▸ **Exercise**: Quote every line below exactly as it reads.

▸ **Data records**:

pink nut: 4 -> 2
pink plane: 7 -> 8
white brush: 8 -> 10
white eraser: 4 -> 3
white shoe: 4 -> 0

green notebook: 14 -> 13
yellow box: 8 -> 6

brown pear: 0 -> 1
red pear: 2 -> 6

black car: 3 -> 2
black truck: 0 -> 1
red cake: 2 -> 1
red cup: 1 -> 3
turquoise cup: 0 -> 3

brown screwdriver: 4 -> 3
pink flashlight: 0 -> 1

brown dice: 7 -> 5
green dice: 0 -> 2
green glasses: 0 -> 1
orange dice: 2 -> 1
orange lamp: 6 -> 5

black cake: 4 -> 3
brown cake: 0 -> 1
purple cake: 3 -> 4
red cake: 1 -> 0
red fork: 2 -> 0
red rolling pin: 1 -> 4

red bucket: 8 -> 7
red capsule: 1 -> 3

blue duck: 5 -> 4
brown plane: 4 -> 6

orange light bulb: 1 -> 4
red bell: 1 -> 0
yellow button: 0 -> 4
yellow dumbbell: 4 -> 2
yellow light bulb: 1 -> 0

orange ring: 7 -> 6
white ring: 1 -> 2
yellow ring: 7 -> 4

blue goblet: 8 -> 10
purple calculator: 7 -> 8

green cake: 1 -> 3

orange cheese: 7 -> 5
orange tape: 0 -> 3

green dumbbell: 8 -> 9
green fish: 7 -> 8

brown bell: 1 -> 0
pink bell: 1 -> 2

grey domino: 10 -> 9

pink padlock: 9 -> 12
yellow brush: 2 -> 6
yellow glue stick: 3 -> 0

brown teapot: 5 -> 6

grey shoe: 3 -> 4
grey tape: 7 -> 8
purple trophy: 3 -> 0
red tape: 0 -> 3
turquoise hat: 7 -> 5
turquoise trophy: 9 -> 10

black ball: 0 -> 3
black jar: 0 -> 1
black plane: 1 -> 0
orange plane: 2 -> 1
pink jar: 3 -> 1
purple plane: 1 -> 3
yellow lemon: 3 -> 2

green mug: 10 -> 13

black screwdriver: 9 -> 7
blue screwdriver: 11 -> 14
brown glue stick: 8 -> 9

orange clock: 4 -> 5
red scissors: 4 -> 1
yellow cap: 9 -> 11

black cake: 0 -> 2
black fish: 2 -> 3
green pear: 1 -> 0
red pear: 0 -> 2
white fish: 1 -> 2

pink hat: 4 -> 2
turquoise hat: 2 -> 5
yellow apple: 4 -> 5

▸ **Result of the exercise**:
pink nut: 4 -> 2
pink plane: 7 -> 8
white brush: 8 -> 10
white eraser: 4 -> 3
white shoe: 4 -> 0

green notebook: 14 -> 13
yellow box: 8 -> 6

brown pear: 0 -> 1
red pear: 2 -> 6

black car: 3 -> 2
black truck: 0 -> 1
red cake: 2 -> 1
red cup: 1 -> 3
turquoise cup: 0 -> 3

brown screwdriver: 4 -> 3
pink flashlight: 0 -> 1

brown dice: 7 -> 5
green dice: 0 -> 2
green glasses: 0 -> 1
orange dice: 2 -> 1
orange lamp: 6 -> 5

black cake: 4 -> 3
brown cake: 0 -> 1
purple cake: 3 -> 4
red cake: 1 -> 0
red fork: 2 -> 0
red rolling pin: 1 -> 4

red bucket: 8 -> 7
red capsule: 1 -> 3

blue duck: 5 -> 4
brown plane: 4 -> 6

orange light bulb: 1 -> 4
red bell: 1 -> 0
yellow button: 0 -> 4
yellow dumbbell: 4 -> 2
yellow light bulb: 1 -> 0

orange ring: 7 -> 6
white ring: 1 -> 2
yellow ring: 7 -> 4

blue goblet: 8 -> 10
purple calculator: 7 -> 8

green cake: 1 -> 3

orange cheese: 7 -> 5
orange tape: 0 -> 3

green dumbbell: 8 -> 9
green fish: 7 -> 8

brown bell: 1 -> 0
pink bell: 1 -> 2

grey domino: 10 -> 9

pink padlock: 9 -> 12
yellow brush: 2 -> 6
yellow glue stick: 3 -> 0

brown teapot: 5 -> 6

grey shoe: 3 -> 4
grey tape: 7 -> 8
purple trophy: 3 -> 0
red tape: 0 -> 3
turquoise hat: 7 -> 5
turquoise trophy: 9 -> 10

black ball: 0 -> 3
black jar: 0 -> 1
black plane: 1 -> 0
orange plane: 2 -> 1
pink jar: 3 -> 1
purple plane: 1 -> 3
yellow lemon: 3 -> 2

green mug: 10 -> 13

black screwdriver: 9 -> 7
blue screwdriver: 11 -> 14
brown glue stick: 8 -> 9

orange clock: 4 -> 5
red scissors: 4 -> 1
yellow cap: 9 -> 11

black cake: 0 -> 2
black fish: 2 -> 3
green pear: 1 -> 0
red pear: 0 -> 2
white fish: 1 -> 2

pink hat: 4 -> 2
turquoise hat: 2 -> 5
yellow apple: 4 -> 5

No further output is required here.